* _Your instructions_
Give a bare count of the lines with "brown" in the material below.
• • • • • • •
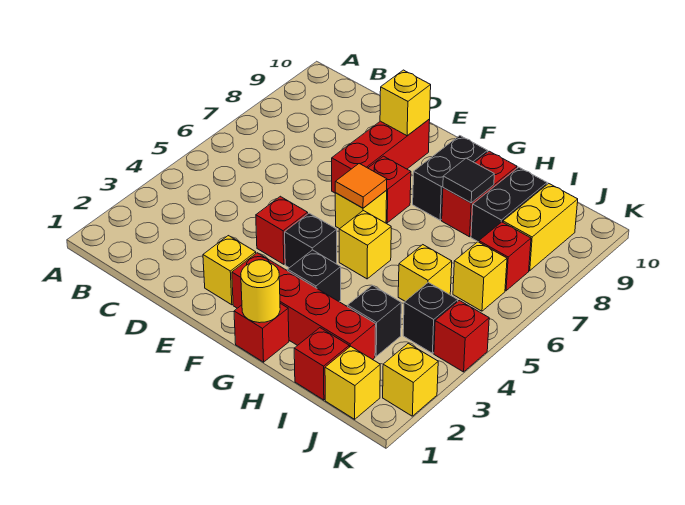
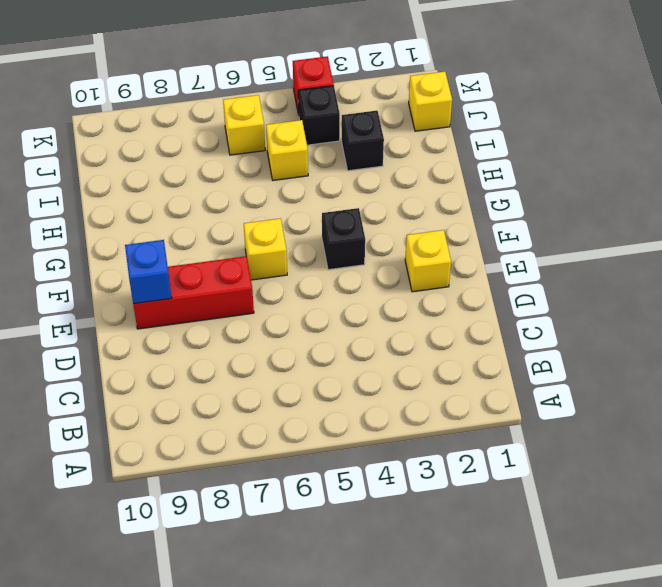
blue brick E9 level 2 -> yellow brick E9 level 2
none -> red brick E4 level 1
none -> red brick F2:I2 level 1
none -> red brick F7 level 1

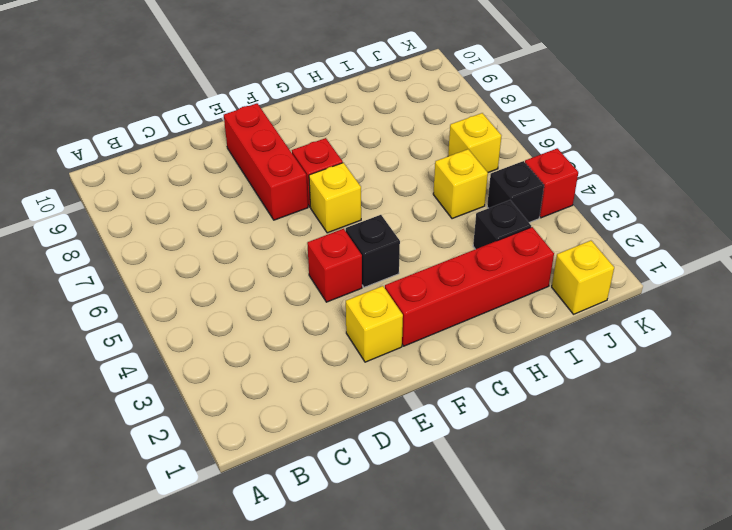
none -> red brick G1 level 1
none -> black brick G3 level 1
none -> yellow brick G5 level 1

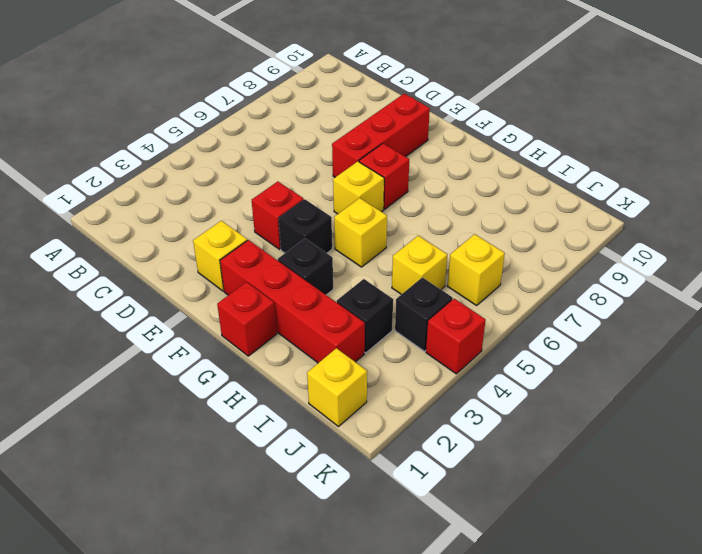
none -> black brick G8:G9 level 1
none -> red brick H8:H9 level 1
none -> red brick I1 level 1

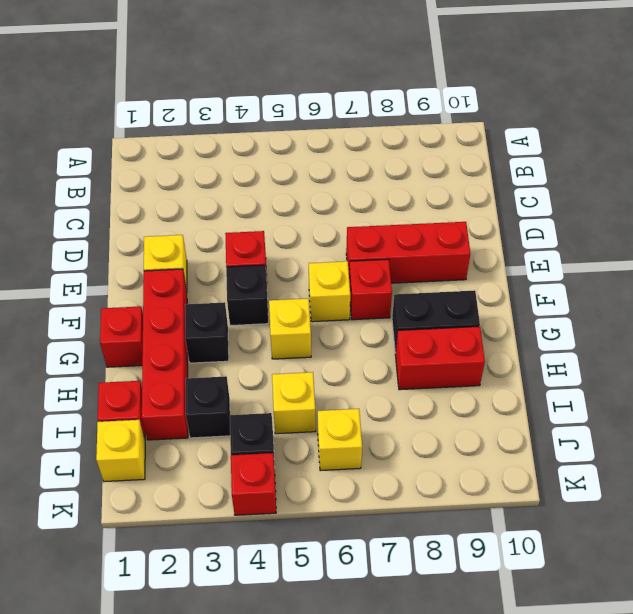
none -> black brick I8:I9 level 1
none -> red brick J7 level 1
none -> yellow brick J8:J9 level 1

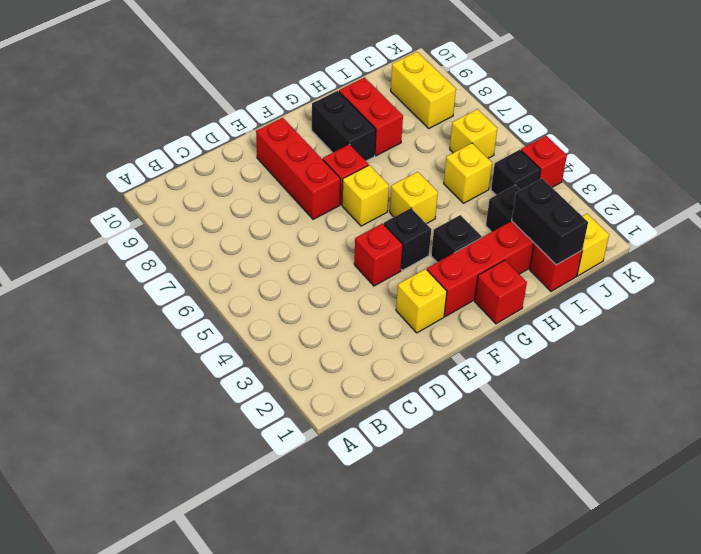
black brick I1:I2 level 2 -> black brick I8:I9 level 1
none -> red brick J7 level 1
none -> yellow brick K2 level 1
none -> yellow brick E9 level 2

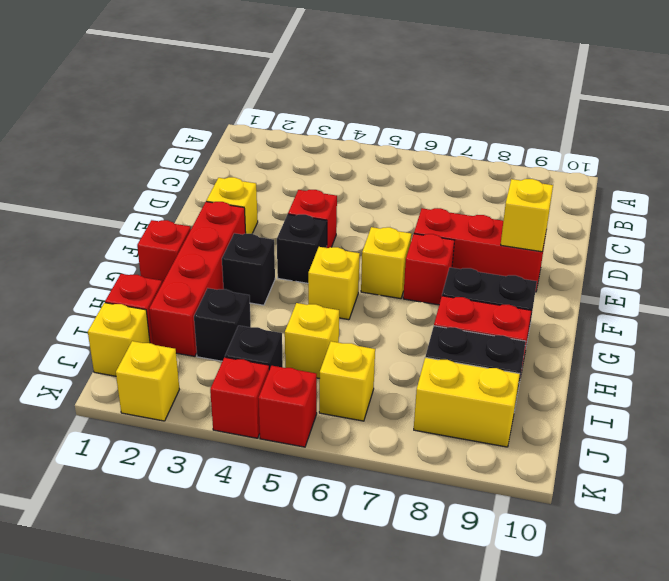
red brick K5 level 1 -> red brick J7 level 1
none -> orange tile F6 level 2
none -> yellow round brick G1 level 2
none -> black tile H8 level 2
• • • • • • •
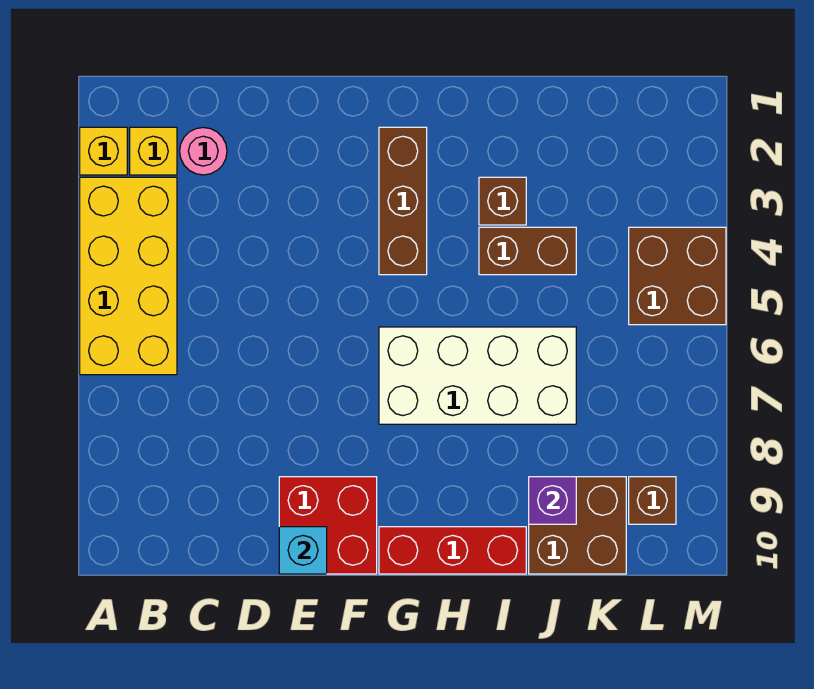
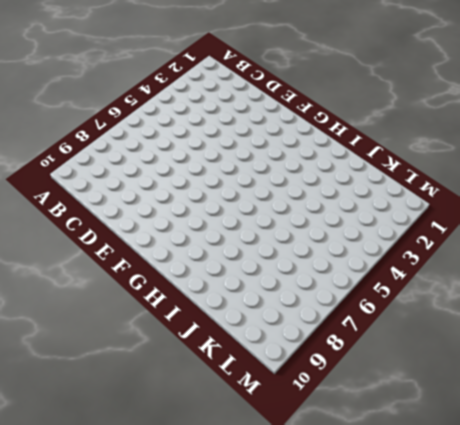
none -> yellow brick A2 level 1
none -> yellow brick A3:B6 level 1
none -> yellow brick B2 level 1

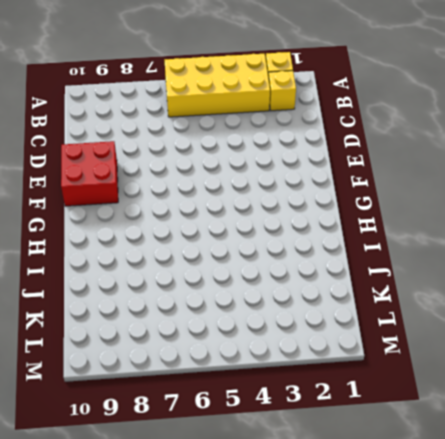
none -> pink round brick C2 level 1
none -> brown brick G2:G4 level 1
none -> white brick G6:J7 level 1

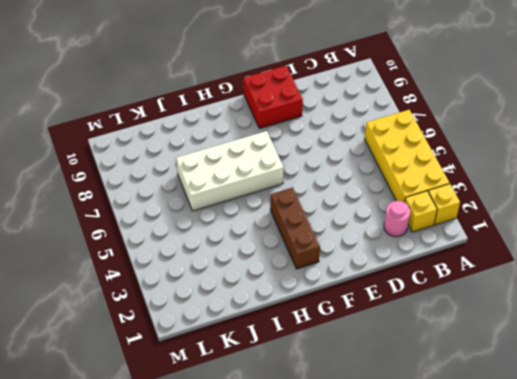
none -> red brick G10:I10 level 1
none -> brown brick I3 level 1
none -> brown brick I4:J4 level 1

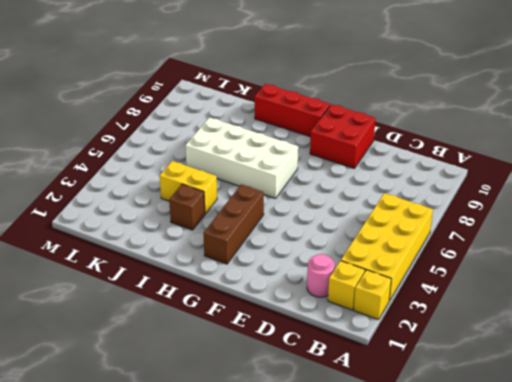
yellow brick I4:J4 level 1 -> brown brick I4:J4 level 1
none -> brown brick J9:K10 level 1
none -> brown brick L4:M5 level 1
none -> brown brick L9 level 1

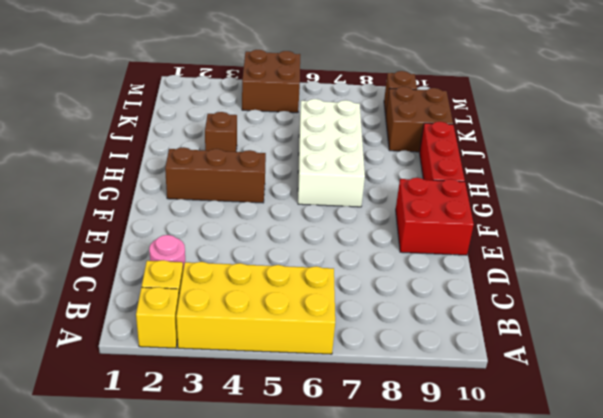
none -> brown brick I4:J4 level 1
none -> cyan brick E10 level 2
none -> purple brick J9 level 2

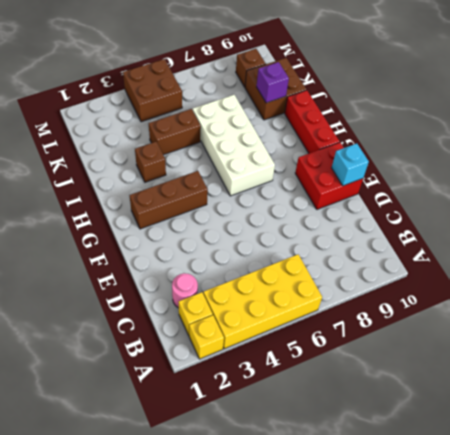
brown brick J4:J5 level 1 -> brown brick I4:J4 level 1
• • • • • • •
* _Answer section_
9